> _Entries supplied_
::::

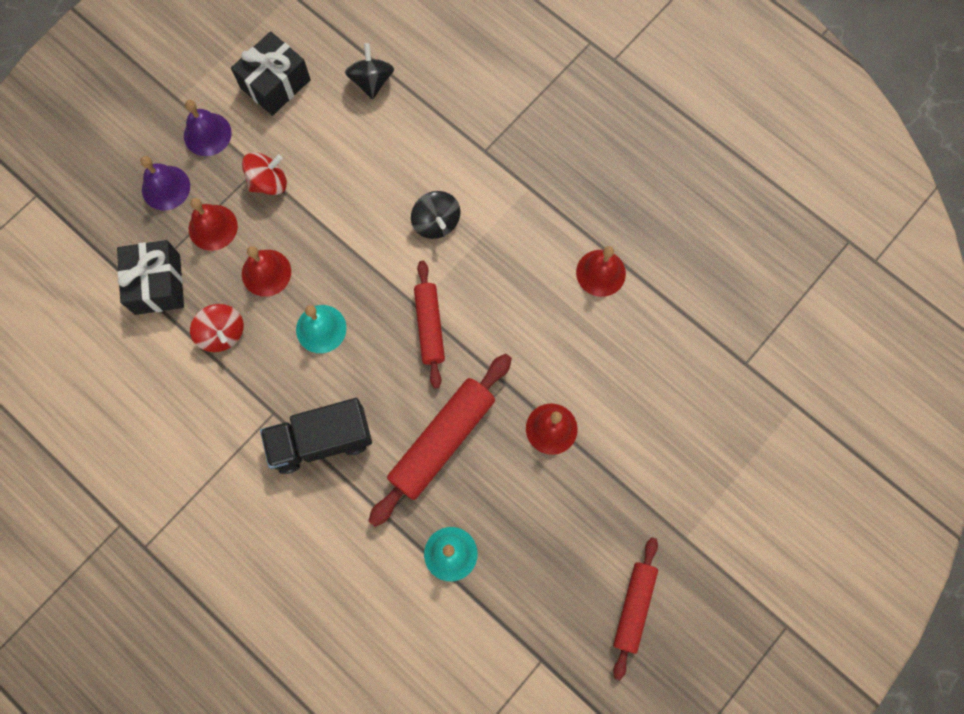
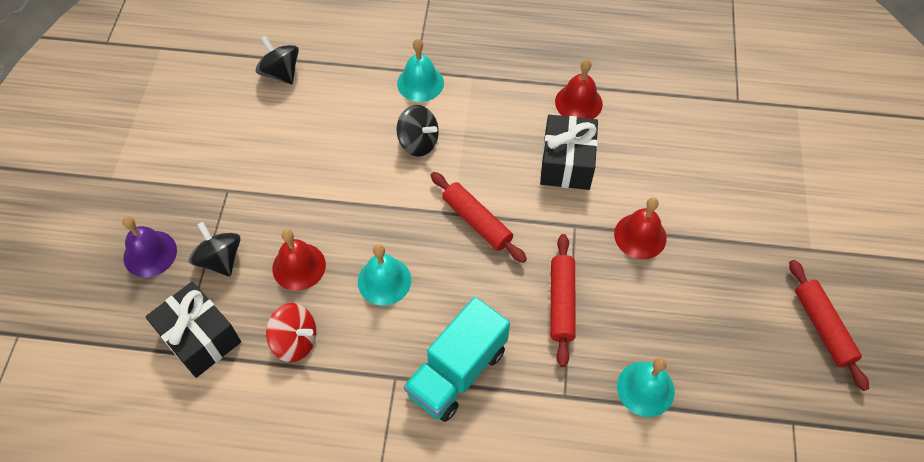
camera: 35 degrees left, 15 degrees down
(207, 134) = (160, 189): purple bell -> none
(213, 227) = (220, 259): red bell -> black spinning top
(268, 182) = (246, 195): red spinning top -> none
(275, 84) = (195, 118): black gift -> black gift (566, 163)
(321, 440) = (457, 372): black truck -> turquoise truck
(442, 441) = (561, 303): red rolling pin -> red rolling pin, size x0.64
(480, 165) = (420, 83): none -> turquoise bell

::::

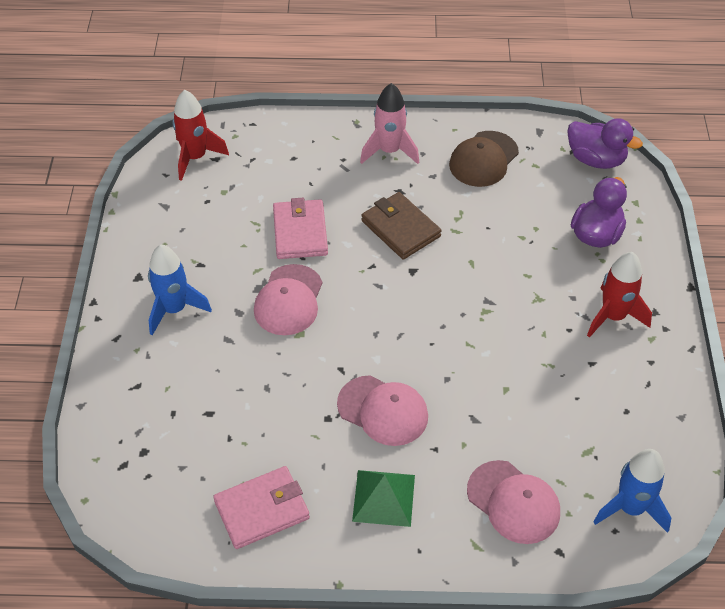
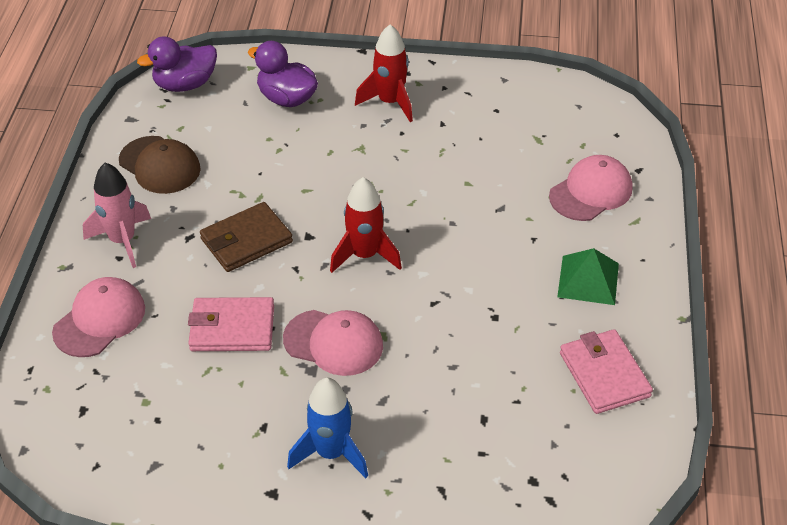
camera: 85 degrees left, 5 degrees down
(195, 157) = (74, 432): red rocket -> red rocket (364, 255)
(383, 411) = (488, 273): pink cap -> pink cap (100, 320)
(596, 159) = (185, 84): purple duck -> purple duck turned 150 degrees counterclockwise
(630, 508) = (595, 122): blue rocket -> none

::::

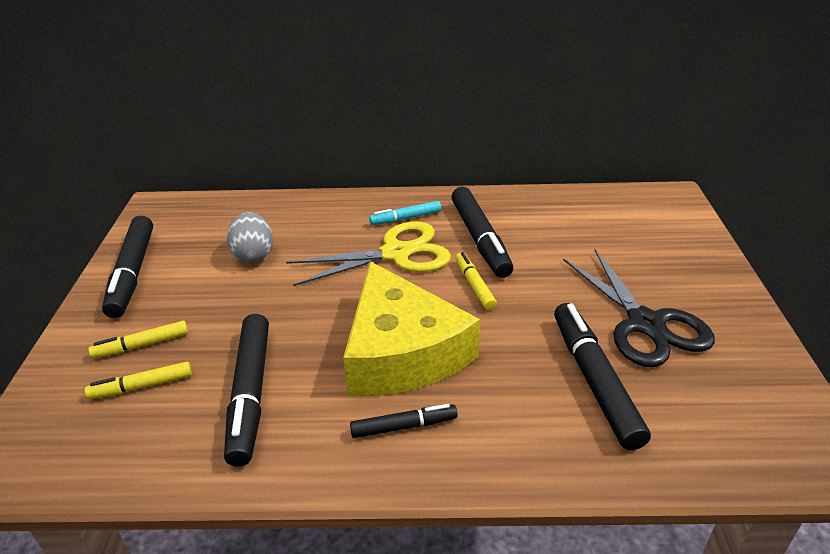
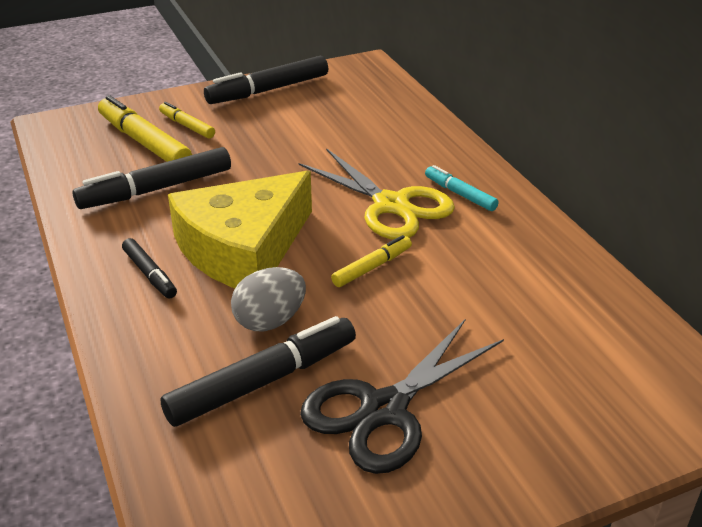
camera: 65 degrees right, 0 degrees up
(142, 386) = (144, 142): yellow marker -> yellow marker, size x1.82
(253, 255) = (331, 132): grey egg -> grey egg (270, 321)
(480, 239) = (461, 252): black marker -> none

::::

> _What to do_
Referring to the material above, set down exactly the lines between the line with "(596, 159) = (185, 84): purple" and the line with "(630, 508) = (595, 122): blue rocket -> none", inclusive, and no other lines.

> _Output of the task_
(596, 159) = (185, 84): purple duck -> purple duck turned 150 degrees counterclockwise
(630, 508) = (595, 122): blue rocket -> none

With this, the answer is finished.